*** INPUT FOR THIS TASK ***
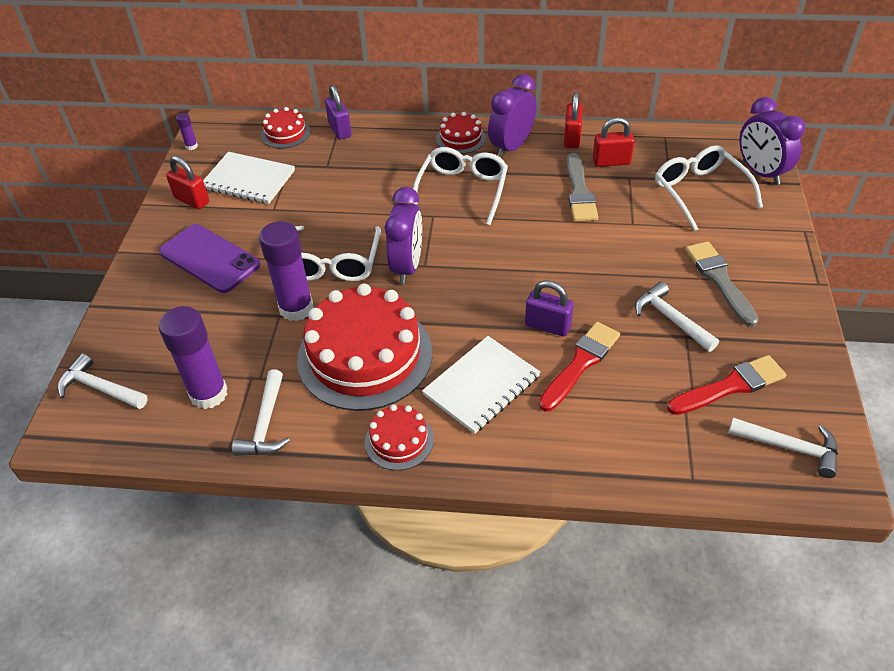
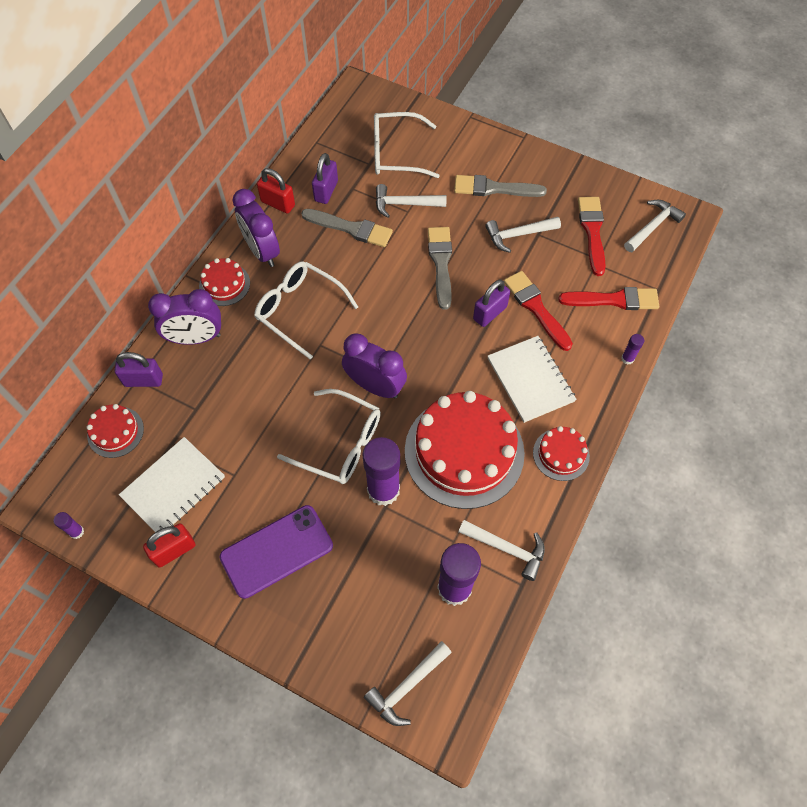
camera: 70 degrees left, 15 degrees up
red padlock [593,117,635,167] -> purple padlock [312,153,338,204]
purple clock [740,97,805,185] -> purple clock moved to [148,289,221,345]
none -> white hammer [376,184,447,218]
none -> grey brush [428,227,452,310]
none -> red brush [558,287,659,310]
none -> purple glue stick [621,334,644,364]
*** End of INPUT FOR THIS TASK ***
# [ACTIVITY]
Only the line containing "none -> red brush [558,287,659,310]" and the lines after it, through the end of the data, should be copied, exactly as they are.

# [SOLUTION TO THIS PROBLEM]
none -> red brush [558,287,659,310]
none -> purple glue stick [621,334,644,364]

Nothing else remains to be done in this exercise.